▶ The request
Write out the following entries exactly, beginning at the line that contains "Identify the location" and stopping after the line that contains "acoustic [515, 477]".

§

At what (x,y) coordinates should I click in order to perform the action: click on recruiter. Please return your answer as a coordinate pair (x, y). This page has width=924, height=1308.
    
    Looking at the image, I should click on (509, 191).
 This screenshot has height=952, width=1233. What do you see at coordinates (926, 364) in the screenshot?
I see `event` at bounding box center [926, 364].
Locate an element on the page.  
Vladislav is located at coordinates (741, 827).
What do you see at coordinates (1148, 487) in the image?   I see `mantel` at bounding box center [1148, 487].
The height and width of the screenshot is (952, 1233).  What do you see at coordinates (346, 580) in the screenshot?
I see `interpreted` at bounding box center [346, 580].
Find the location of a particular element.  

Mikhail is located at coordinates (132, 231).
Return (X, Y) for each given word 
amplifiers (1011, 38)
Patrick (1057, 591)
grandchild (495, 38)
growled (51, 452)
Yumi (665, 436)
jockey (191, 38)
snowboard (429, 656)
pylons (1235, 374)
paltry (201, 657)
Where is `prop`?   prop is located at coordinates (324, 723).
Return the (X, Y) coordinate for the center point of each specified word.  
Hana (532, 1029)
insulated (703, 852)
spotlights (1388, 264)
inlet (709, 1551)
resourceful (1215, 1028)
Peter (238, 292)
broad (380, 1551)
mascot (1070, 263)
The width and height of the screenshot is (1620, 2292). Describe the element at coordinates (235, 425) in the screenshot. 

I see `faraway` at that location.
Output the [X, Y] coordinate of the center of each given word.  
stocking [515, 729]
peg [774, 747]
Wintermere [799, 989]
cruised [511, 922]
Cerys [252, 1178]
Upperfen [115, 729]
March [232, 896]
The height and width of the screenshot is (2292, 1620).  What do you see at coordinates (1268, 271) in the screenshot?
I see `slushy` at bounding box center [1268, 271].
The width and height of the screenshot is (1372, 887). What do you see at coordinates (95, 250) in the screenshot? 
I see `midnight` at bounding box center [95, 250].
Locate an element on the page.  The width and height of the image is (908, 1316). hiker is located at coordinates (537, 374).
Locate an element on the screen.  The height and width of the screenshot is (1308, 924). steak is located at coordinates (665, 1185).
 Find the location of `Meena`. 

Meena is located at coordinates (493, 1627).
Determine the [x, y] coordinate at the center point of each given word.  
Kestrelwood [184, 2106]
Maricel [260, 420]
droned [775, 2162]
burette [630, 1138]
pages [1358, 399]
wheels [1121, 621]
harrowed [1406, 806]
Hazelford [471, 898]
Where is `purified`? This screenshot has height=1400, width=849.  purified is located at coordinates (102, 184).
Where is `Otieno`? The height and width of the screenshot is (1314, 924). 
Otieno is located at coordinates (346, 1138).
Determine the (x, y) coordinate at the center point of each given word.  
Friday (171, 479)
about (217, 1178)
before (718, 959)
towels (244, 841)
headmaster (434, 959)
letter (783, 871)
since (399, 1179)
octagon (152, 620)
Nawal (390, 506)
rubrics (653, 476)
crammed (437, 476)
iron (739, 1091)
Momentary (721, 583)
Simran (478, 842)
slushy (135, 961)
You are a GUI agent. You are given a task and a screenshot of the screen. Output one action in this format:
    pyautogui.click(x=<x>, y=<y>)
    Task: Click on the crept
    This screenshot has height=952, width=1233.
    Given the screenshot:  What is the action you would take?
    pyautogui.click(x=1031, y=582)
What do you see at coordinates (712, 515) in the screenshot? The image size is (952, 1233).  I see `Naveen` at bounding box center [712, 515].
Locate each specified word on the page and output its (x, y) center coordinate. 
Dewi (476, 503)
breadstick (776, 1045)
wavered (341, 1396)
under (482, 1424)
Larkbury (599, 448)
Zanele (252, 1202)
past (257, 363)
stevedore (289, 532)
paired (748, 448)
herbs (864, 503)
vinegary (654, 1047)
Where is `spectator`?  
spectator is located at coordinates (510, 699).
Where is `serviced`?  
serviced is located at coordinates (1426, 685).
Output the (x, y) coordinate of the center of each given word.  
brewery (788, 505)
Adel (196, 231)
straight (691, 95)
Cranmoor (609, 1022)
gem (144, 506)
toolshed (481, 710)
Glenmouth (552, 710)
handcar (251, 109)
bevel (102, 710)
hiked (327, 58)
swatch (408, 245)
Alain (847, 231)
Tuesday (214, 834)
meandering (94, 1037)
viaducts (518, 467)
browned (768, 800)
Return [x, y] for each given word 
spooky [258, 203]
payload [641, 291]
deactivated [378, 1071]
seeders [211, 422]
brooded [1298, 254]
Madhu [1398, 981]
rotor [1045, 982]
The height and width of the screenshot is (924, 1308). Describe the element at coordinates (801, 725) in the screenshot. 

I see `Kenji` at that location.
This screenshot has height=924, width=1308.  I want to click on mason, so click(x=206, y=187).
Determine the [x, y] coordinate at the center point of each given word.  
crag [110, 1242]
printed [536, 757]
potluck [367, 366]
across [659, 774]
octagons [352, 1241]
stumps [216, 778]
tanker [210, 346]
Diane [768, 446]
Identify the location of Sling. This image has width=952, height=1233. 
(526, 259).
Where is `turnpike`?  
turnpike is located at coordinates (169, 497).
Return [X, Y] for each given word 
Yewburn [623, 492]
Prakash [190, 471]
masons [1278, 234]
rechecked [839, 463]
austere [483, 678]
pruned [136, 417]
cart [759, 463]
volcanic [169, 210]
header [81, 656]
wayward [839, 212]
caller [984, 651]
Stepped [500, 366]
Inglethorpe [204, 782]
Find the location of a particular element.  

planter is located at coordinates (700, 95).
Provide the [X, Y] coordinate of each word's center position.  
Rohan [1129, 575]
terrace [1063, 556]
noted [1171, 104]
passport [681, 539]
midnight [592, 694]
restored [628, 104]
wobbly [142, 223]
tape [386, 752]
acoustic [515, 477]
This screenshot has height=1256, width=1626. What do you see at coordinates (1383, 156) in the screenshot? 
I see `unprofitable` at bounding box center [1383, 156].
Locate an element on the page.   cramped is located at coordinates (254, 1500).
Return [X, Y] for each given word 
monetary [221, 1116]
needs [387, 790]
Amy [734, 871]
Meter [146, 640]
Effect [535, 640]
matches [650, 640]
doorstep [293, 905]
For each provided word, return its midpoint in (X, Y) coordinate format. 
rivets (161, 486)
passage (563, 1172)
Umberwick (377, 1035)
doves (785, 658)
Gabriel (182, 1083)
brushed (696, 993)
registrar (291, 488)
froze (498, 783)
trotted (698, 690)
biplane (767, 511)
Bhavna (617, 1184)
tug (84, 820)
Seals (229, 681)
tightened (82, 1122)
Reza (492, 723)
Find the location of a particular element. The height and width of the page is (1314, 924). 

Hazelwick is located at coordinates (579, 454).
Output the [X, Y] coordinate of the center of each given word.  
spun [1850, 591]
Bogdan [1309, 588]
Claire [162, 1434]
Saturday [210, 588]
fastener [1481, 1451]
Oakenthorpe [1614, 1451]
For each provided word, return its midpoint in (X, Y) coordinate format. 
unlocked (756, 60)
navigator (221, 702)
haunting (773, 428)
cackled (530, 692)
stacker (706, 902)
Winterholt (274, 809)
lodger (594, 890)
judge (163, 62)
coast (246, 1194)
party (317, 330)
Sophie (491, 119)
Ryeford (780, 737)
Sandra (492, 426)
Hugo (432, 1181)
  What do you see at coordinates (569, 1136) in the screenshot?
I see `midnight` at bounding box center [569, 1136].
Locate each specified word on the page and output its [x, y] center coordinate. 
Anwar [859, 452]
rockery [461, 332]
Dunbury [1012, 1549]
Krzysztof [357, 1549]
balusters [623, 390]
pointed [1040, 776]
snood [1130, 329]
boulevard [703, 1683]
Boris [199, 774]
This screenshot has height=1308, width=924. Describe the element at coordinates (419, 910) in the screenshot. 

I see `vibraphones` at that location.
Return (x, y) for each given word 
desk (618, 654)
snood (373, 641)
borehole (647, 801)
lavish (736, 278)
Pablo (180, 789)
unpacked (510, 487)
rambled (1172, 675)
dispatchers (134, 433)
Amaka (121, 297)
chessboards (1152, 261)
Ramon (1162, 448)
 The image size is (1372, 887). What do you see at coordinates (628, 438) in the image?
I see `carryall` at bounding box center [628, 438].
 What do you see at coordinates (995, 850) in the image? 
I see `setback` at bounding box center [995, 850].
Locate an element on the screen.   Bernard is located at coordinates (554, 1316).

§

▶ Response
Identify the location of Sling. This image has width=952, height=1233. 
(526, 259).
Where is `turnpike`?  
turnpike is located at coordinates (169, 497).
Return [X, Y] for each given word 
Yewburn [623, 492]
Prakash [190, 471]
masons [1278, 234]
rechecked [839, 463]
austere [483, 678]
pruned [136, 417]
cart [759, 463]
volcanic [169, 210]
header [81, 656]
wayward [839, 212]
caller [984, 651]
Stepped [500, 366]
Inglethorpe [204, 782]
Find the location of a particular element.  

planter is located at coordinates (700, 95).
Provide the [X, Y] coordinate of each word's center position.  
Rohan [1129, 575]
terrace [1063, 556]
noted [1171, 104]
passport [681, 539]
midnight [592, 694]
restored [628, 104]
wobbly [142, 223]
tape [386, 752]
acoustic [515, 477]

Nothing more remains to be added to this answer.